Counting task data:
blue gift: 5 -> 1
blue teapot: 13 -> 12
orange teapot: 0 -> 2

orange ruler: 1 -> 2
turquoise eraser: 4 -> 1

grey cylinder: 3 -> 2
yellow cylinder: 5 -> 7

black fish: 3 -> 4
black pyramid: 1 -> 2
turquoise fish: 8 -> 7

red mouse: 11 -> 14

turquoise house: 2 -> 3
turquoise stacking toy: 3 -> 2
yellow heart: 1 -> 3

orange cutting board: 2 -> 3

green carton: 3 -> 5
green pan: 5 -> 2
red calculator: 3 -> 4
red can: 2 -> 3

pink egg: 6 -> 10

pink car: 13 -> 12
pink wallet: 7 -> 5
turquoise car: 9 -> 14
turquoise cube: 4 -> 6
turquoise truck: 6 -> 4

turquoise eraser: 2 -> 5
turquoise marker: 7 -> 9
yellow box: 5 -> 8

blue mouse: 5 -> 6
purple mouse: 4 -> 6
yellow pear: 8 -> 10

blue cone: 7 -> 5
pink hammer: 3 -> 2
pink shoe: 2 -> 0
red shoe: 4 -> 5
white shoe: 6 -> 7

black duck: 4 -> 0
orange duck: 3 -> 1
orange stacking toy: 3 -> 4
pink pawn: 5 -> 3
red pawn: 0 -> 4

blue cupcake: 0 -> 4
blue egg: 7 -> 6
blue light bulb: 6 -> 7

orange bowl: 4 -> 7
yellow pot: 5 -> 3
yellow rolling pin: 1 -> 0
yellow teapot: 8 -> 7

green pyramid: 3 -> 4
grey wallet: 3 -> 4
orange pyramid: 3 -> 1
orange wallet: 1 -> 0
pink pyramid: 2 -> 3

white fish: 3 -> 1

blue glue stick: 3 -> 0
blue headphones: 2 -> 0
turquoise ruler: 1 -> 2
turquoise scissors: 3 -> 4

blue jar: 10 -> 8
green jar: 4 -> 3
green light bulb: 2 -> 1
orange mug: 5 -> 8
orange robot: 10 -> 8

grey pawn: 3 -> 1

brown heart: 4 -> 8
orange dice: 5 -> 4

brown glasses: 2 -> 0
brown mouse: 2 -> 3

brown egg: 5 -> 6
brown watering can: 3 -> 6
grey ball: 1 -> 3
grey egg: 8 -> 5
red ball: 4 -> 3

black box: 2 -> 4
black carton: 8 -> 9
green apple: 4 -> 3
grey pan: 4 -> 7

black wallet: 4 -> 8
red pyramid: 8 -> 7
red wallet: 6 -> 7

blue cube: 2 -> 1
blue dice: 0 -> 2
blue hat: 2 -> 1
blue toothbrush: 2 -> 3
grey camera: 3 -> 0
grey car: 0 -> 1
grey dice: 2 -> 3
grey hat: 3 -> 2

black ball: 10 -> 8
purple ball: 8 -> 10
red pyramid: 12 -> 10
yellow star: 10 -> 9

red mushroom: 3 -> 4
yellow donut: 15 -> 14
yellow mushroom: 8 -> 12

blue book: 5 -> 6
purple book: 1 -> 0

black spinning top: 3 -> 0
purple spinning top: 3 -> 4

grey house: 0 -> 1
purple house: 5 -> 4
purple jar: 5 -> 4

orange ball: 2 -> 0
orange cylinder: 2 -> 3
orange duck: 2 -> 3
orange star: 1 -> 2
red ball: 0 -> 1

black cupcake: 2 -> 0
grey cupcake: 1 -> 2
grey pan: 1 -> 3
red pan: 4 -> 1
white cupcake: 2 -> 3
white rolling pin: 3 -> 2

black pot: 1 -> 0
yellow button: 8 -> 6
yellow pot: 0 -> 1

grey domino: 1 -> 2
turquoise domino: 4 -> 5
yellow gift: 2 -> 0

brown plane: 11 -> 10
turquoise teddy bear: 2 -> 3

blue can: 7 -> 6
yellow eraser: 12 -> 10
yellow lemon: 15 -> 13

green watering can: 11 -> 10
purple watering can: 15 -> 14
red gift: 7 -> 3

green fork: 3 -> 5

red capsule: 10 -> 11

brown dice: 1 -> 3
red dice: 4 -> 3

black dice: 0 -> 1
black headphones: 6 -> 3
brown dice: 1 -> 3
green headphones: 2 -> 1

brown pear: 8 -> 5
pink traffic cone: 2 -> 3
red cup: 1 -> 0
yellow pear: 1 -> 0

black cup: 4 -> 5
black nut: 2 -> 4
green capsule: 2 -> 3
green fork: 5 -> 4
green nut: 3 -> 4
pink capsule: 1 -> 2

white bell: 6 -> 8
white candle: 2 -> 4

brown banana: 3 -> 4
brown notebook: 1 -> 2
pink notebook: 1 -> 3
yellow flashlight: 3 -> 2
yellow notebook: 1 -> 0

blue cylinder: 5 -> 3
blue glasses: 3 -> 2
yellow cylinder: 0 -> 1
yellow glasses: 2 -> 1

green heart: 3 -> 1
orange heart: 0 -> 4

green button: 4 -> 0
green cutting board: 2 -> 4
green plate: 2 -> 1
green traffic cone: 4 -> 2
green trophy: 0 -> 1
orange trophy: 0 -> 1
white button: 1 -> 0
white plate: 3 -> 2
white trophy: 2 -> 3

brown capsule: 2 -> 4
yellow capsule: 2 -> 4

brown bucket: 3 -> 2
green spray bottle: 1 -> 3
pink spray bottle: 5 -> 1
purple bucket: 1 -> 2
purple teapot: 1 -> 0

(What you should do): What is needed is an exact, complete copy of the entries above.

(Task result):
blue gift: 5 -> 1
blue teapot: 13 -> 12
orange teapot: 0 -> 2

orange ruler: 1 -> 2
turquoise eraser: 4 -> 1

grey cylinder: 3 -> 2
yellow cylinder: 5 -> 7

black fish: 3 -> 4
black pyramid: 1 -> 2
turquoise fish: 8 -> 7

red mouse: 11 -> 14

turquoise house: 2 -> 3
turquoise stacking toy: 3 -> 2
yellow heart: 1 -> 3

orange cutting board: 2 -> 3

green carton: 3 -> 5
green pan: 5 -> 2
red calculator: 3 -> 4
red can: 2 -> 3

pink egg: 6 -> 10

pink car: 13 -> 12
pink wallet: 7 -> 5
turquoise car: 9 -> 14
turquoise cube: 4 -> 6
turquoise truck: 6 -> 4

turquoise eraser: 2 -> 5
turquoise marker: 7 -> 9
yellow box: 5 -> 8

blue mouse: 5 -> 6
purple mouse: 4 -> 6
yellow pear: 8 -> 10

blue cone: 7 -> 5
pink hammer: 3 -> 2
pink shoe: 2 -> 0
red shoe: 4 -> 5
white shoe: 6 -> 7

black duck: 4 -> 0
orange duck: 3 -> 1
orange stacking toy: 3 -> 4
pink pawn: 5 -> 3
red pawn: 0 -> 4

blue cupcake: 0 -> 4
blue egg: 7 -> 6
blue light bulb: 6 -> 7

orange bowl: 4 -> 7
yellow pot: 5 -> 3
yellow rolling pin: 1 -> 0
yellow teapot: 8 -> 7

green pyramid: 3 -> 4
grey wallet: 3 -> 4
orange pyramid: 3 -> 1
orange wallet: 1 -> 0
pink pyramid: 2 -> 3

white fish: 3 -> 1

blue glue stick: 3 -> 0
blue headphones: 2 -> 0
turquoise ruler: 1 -> 2
turquoise scissors: 3 -> 4

blue jar: 10 -> 8
green jar: 4 -> 3
green light bulb: 2 -> 1
orange mug: 5 -> 8
orange robot: 10 -> 8

grey pawn: 3 -> 1

brown heart: 4 -> 8
orange dice: 5 -> 4

brown glasses: 2 -> 0
brown mouse: 2 -> 3

brown egg: 5 -> 6
brown watering can: 3 -> 6
grey ball: 1 -> 3
grey egg: 8 -> 5
red ball: 4 -> 3

black box: 2 -> 4
black carton: 8 -> 9
green apple: 4 -> 3
grey pan: 4 -> 7

black wallet: 4 -> 8
red pyramid: 8 -> 7
red wallet: 6 -> 7

blue cube: 2 -> 1
blue dice: 0 -> 2
blue hat: 2 -> 1
blue toothbrush: 2 -> 3
grey camera: 3 -> 0
grey car: 0 -> 1
grey dice: 2 -> 3
grey hat: 3 -> 2

black ball: 10 -> 8
purple ball: 8 -> 10
red pyramid: 12 -> 10
yellow star: 10 -> 9

red mushroom: 3 -> 4
yellow donut: 15 -> 14
yellow mushroom: 8 -> 12

blue book: 5 -> 6
purple book: 1 -> 0

black spinning top: 3 -> 0
purple spinning top: 3 -> 4

grey house: 0 -> 1
purple house: 5 -> 4
purple jar: 5 -> 4

orange ball: 2 -> 0
orange cylinder: 2 -> 3
orange duck: 2 -> 3
orange star: 1 -> 2
red ball: 0 -> 1

black cupcake: 2 -> 0
grey cupcake: 1 -> 2
grey pan: 1 -> 3
red pan: 4 -> 1
white cupcake: 2 -> 3
white rolling pin: 3 -> 2

black pot: 1 -> 0
yellow button: 8 -> 6
yellow pot: 0 -> 1

grey domino: 1 -> 2
turquoise domino: 4 -> 5
yellow gift: 2 -> 0

brown plane: 11 -> 10
turquoise teddy bear: 2 -> 3

blue can: 7 -> 6
yellow eraser: 12 -> 10
yellow lemon: 15 -> 13

green watering can: 11 -> 10
purple watering can: 15 -> 14
red gift: 7 -> 3

green fork: 3 -> 5

red capsule: 10 -> 11

brown dice: 1 -> 3
red dice: 4 -> 3

black dice: 0 -> 1
black headphones: 6 -> 3
brown dice: 1 -> 3
green headphones: 2 -> 1

brown pear: 8 -> 5
pink traffic cone: 2 -> 3
red cup: 1 -> 0
yellow pear: 1 -> 0

black cup: 4 -> 5
black nut: 2 -> 4
green capsule: 2 -> 3
green fork: 5 -> 4
green nut: 3 -> 4
pink capsule: 1 -> 2

white bell: 6 -> 8
white candle: 2 -> 4

brown banana: 3 -> 4
brown notebook: 1 -> 2
pink notebook: 1 -> 3
yellow flashlight: 3 -> 2
yellow notebook: 1 -> 0

blue cylinder: 5 -> 3
blue glasses: 3 -> 2
yellow cylinder: 0 -> 1
yellow glasses: 2 -> 1

green heart: 3 -> 1
orange heart: 0 -> 4

green button: 4 -> 0
green cutting board: 2 -> 4
green plate: 2 -> 1
green traffic cone: 4 -> 2
green trophy: 0 -> 1
orange trophy: 0 -> 1
white button: 1 -> 0
white plate: 3 -> 2
white trophy: 2 -> 3

brown capsule: 2 -> 4
yellow capsule: 2 -> 4

brown bucket: 3 -> 2
green spray bottle: 1 -> 3
pink spray bottle: 5 -> 1
purple bucket: 1 -> 2
purple teapot: 1 -> 0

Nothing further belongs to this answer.